▶ [Exercise brief]:
Pictures do not belong in the output. Reproduce exactly the lines from the start of the records through the line with "(598, 294) = (543, 308): brown".

▶ [Records for the task]:
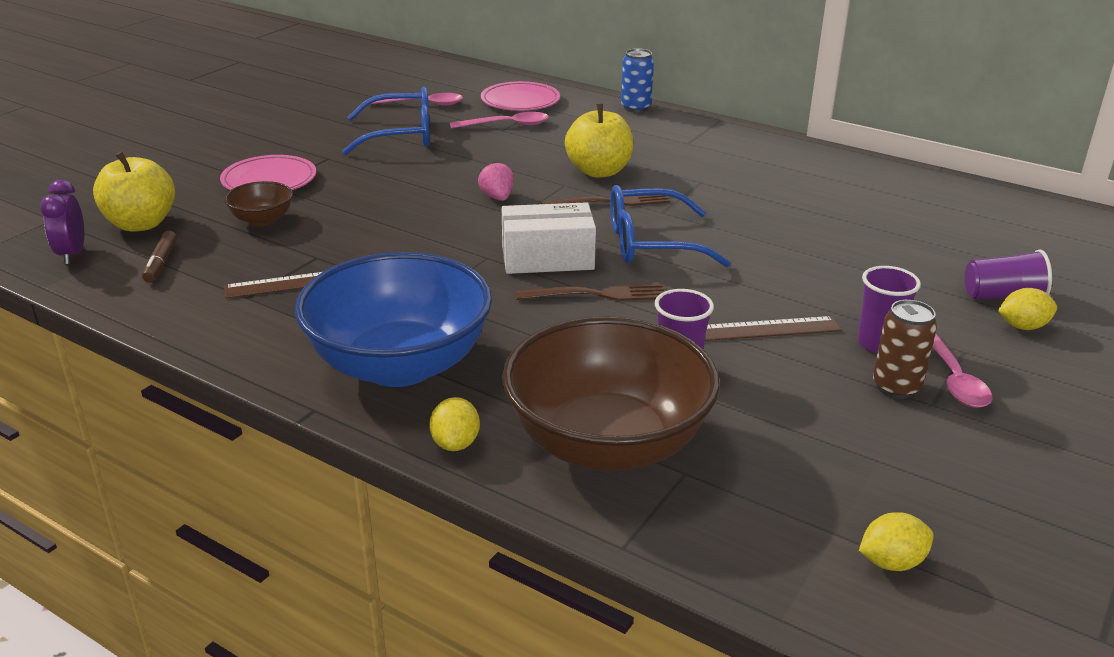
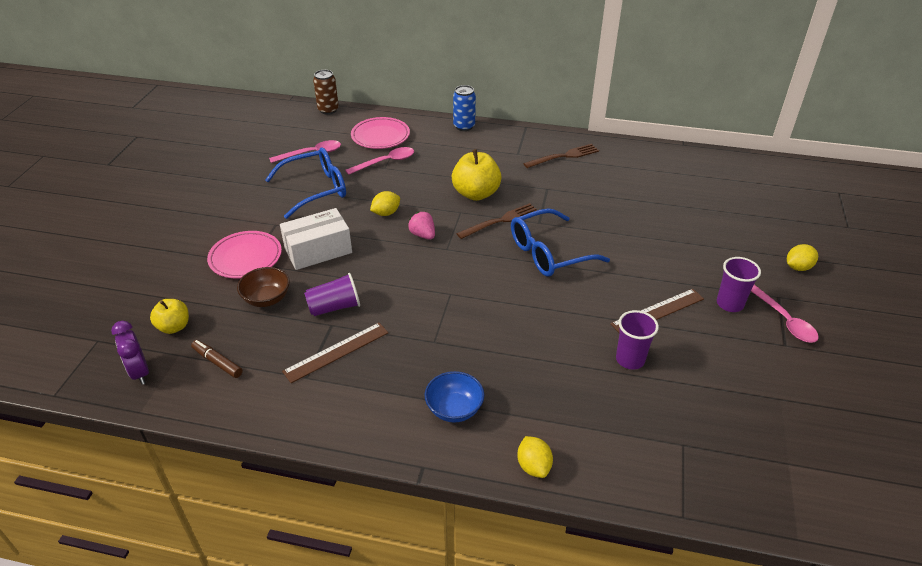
camera: 20 degrees left, 10 degrees up
(141, 224) = (174, 327): yellow apple -> yellow apple, size x0.60
(161, 263) = (217, 362): brown marker -> brown marker turned 150 degrees clockwise
(399, 365) = (454, 409): blue bowl -> blue bowl, size x0.44
(547, 258) = (491, 284): white box -> white box (318, 250)
(598, 294) = (543, 308): brown fork -> brown fork (564, 156)
(607, 444) = (625, 435): brown bowl -> none
(891, 562) = (829, 475): yellow lemon -> yellow lemon (386, 213)
(896, 387) = (758, 337): brown can -> brown can (328, 110)
(1002, 296) = (774, 245): purple cup -> purple cup (334, 307)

▶ [Exercise solution]:
camera: 20 degrees left, 10 degrees up
(141, 224) = (174, 327): yellow apple -> yellow apple, size x0.60
(161, 263) = (217, 362): brown marker -> brown marker turned 150 degrees clockwise
(399, 365) = (454, 409): blue bowl -> blue bowl, size x0.44
(547, 258) = (491, 284): white box -> white box (318, 250)
(598, 294) = (543, 308): brown fork -> brown fork (564, 156)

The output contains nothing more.